------ Dataset records ------

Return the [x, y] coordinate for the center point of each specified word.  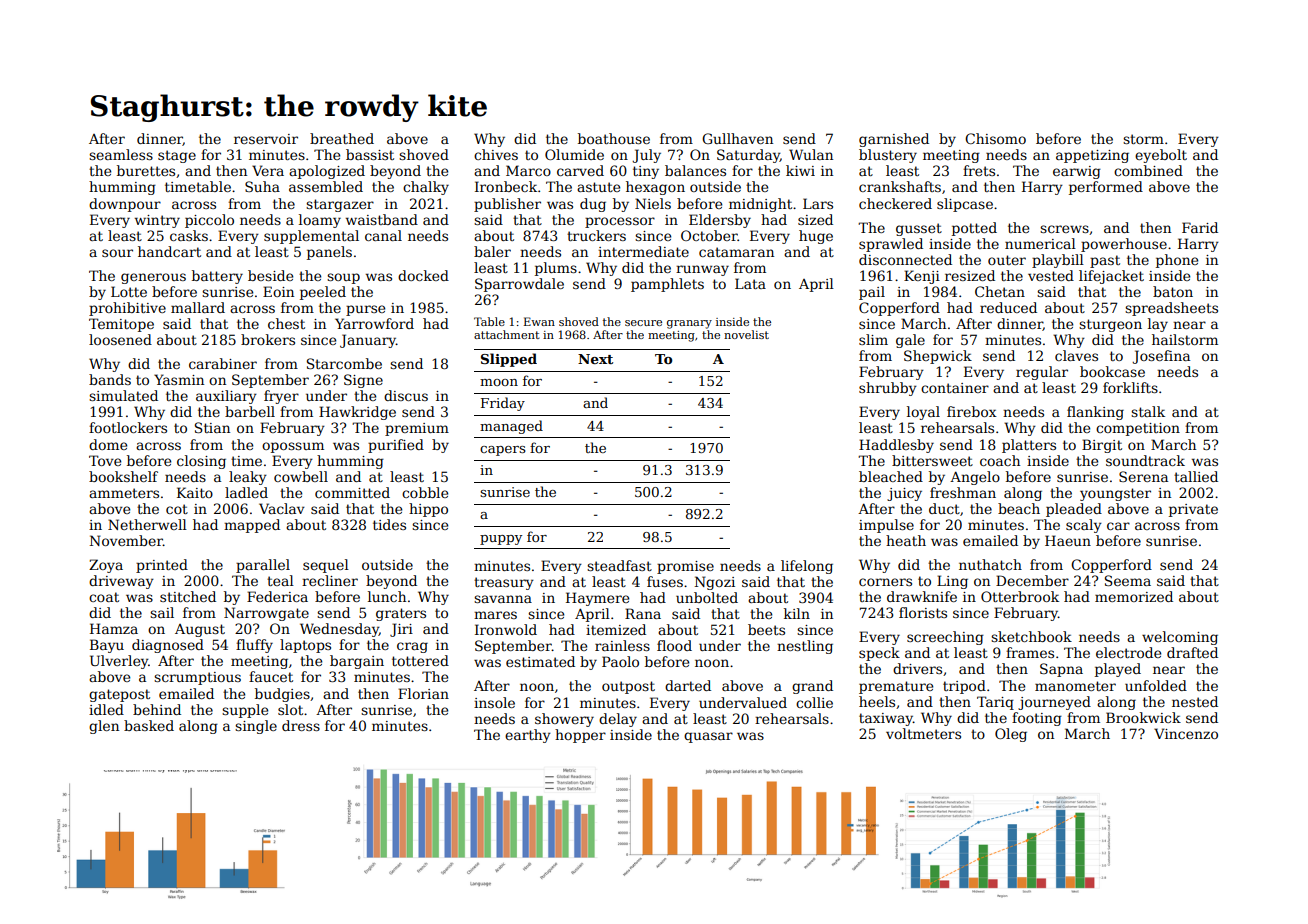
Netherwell [147, 524]
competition [1138, 429]
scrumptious [197, 678]
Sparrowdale [519, 285]
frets [979, 170]
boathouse [614, 138]
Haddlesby [896, 446]
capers [503, 451]
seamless [121, 154]
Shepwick [938, 357]
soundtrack [1145, 460]
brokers [268, 339]
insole [494, 702]
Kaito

------

Task goal:
Copy every entry above word for word, leaving out the picture.

Solution to this exercise:
Return the [x, y] coordinate for the center point of each specified word.  
Netherwell [147, 524]
competition [1138, 429]
scrumptious [197, 678]
Sparrowdale [519, 285]
frets [979, 170]
boathouse [614, 138]
Haddlesby [896, 446]
capers [503, 451]
seamless [121, 154]
Shepwick [938, 357]
soundtrack [1145, 460]
brokers [268, 339]
insole [494, 702]
Kaito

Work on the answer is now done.